**Your assignment:** This exercise calls for a copy of every line in the listing below that carries the word "left".

**Given data:**
-=-=-

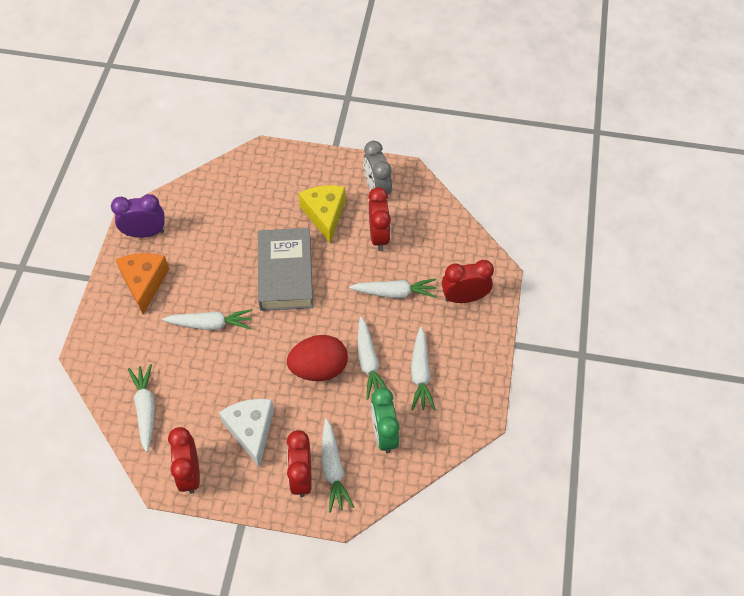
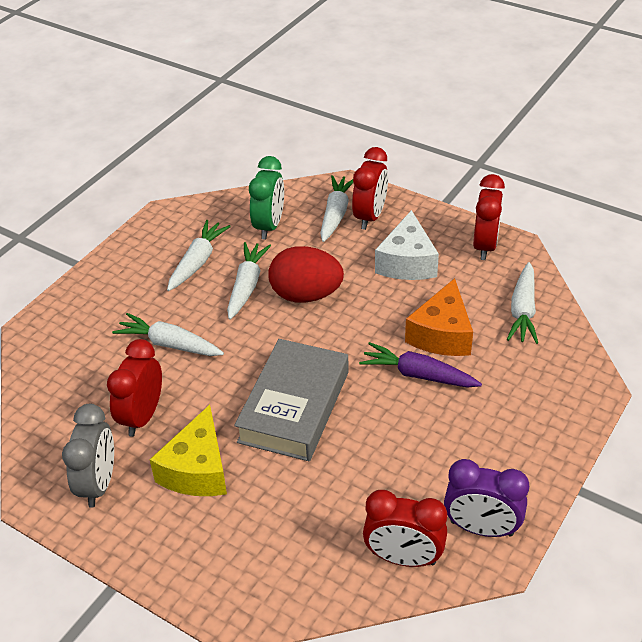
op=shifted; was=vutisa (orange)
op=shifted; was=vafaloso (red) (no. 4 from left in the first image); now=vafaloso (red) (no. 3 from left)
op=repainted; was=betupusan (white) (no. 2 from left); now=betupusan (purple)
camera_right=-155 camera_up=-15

-=-=-

**Final answer:**
op=shifted; was=vafaloso (red) (no. 4 from left in the first image); now=vafaloso (red) (no. 3 from left)
op=repainted; was=betupusan (white) (no. 2 from left); now=betupusan (purple)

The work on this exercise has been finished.